[Records excerpted from a collection]
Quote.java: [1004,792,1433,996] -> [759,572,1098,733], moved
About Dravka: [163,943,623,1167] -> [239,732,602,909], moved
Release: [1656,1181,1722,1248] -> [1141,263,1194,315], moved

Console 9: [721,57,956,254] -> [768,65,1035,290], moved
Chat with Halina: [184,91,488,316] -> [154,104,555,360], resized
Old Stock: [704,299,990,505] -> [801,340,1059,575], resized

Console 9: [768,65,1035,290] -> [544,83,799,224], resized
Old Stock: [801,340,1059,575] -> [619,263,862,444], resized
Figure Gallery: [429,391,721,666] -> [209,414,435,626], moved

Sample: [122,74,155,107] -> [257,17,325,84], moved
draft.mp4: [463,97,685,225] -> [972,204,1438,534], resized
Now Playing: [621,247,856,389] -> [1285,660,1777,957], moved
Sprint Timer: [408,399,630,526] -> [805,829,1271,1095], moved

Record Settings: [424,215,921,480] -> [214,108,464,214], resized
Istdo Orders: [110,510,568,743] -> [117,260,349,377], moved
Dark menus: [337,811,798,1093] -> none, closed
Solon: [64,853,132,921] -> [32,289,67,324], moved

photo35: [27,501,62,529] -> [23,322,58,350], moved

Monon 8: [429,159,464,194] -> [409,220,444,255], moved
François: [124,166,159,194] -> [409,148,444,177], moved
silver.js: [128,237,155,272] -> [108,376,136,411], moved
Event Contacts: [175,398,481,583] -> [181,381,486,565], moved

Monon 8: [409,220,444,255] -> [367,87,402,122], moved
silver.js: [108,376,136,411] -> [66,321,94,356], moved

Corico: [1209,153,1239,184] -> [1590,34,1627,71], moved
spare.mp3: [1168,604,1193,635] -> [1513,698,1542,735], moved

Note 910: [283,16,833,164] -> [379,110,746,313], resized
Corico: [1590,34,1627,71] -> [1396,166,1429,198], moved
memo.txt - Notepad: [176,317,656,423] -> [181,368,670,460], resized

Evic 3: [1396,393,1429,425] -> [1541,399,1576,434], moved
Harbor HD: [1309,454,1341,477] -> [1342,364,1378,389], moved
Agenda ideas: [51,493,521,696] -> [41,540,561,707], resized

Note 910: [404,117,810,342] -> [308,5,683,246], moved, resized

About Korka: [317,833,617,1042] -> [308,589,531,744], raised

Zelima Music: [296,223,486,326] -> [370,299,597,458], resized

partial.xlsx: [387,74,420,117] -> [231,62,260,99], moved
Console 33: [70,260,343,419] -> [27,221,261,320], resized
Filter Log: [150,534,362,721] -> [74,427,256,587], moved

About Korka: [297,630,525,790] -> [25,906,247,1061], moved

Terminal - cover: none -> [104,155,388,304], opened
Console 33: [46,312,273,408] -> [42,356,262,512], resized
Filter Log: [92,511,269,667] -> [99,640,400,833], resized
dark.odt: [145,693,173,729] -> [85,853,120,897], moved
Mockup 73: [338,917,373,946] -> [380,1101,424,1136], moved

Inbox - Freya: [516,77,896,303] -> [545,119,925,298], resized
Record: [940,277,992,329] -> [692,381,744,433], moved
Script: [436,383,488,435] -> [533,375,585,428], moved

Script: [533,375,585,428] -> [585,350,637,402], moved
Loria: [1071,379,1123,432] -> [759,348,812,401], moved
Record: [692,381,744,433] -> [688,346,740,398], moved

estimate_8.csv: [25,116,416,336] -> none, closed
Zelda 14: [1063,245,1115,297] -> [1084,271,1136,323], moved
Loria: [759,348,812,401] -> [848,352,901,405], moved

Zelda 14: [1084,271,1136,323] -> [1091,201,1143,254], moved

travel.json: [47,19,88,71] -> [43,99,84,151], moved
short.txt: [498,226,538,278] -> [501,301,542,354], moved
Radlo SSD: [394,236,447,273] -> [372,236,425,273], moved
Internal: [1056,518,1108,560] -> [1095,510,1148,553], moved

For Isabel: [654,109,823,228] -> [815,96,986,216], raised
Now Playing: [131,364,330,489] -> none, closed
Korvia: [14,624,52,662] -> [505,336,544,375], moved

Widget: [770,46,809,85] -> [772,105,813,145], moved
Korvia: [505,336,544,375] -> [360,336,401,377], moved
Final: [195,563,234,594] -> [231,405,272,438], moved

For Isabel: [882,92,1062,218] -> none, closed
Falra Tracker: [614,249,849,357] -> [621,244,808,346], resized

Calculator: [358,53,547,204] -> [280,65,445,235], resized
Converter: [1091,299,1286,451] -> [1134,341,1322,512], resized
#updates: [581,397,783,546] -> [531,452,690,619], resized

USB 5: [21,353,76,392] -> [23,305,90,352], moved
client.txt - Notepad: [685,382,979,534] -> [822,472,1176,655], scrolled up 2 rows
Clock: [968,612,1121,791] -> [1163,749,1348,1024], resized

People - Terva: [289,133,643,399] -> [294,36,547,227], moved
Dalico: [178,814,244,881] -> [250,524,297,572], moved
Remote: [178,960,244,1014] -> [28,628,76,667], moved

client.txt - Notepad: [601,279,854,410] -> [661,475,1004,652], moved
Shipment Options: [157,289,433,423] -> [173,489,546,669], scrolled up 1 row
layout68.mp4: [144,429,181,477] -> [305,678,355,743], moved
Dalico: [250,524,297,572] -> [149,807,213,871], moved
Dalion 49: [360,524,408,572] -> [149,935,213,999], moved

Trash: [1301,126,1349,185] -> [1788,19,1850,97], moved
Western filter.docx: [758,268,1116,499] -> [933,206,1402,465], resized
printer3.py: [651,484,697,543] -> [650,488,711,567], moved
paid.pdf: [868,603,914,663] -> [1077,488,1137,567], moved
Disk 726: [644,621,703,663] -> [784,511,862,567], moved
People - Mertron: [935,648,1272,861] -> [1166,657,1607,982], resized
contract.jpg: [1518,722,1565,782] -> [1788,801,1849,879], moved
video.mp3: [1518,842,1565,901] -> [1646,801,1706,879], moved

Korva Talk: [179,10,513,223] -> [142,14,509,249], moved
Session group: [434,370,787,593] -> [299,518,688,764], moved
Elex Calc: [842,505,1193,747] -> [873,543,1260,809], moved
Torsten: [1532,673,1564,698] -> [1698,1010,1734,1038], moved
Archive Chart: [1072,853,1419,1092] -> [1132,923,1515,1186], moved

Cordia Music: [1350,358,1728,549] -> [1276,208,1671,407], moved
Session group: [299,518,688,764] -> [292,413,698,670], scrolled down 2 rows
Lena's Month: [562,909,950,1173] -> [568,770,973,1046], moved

Work instructions: Look above for the line with "Dalico: [178,814,244,881] ->" and the line with "Cordia Music: [1350,358,1728,549]"; transcribe both and all lines in between, exactly, and nothing else.

Task response:
Dalico: [178,814,244,881] -> [250,524,297,572], moved
Remote: [178,960,244,1014] -> [28,628,76,667], moved

client.txt - Notepad: [601,279,854,410] -> [661,475,1004,652], moved
Shipment Options: [157,289,433,423] -> [173,489,546,669], scrolled up 1 row
layout68.mp4: [144,429,181,477] -> [305,678,355,743], moved
Dalico: [250,524,297,572] -> [149,807,213,871], moved
Dalion 49: [360,524,408,572] -> [149,935,213,999], moved

Trash: [1301,126,1349,185] -> [1788,19,1850,97], moved
Western filter.docx: [758,268,1116,499] -> [933,206,1402,465], resized
printer3.py: [651,484,697,543] -> [650,488,711,567], moved
paid.pdf: [868,603,914,663] -> [1077,488,1137,567], moved
Disk 726: [644,621,703,663] -> [784,511,862,567], moved
People - Mertron: [935,648,1272,861] -> [1166,657,1607,982], resized
contract.jpg: [1518,722,1565,782] -> [1788,801,1849,879], moved
video.mp3: [1518,842,1565,901] -> [1646,801,1706,879], moved

Korva Talk: [179,10,513,223] -> [142,14,509,249], moved
Session group: [434,370,787,593] -> [299,518,688,764], moved
Elex Calc: [842,505,1193,747] -> [873,543,1260,809], moved
Torsten: [1532,673,1564,698] -> [1698,1010,1734,1038], moved
Archive Chart: [1072,853,1419,1092] -> [1132,923,1515,1186], moved

Cordia Music: [1350,358,1728,549] -> [1276,208,1671,407], moved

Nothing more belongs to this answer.